BEGIN DATA FOR ANALYSIS
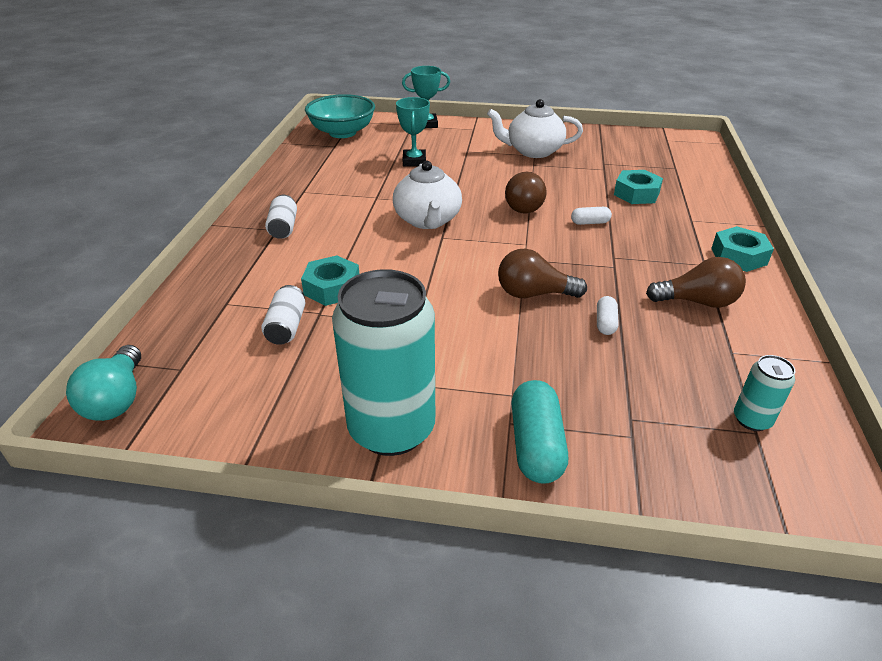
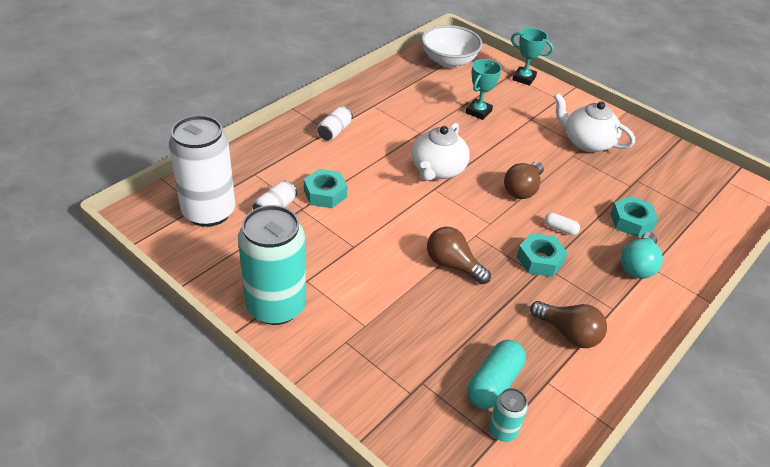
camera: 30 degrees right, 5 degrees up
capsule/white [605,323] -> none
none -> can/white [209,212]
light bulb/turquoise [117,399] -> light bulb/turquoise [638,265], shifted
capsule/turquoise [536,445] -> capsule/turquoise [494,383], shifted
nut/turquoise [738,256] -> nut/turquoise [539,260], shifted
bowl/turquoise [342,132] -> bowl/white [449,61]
END DATA FOR ANALYSIS
◆ **PROMPT**
Your output should be an exact copy of the lines from the one containing "light bulb/turquoise [117,399]" through the last line of the data above.

◆ **EXERCISE OUTPUT**
light bulb/turquoise [117,399] -> light bulb/turquoise [638,265], shifted
capsule/turquoise [536,445] -> capsule/turquoise [494,383], shifted
nut/turquoise [738,256] -> nut/turquoise [539,260], shifted
bowl/turquoise [342,132] -> bowl/white [449,61]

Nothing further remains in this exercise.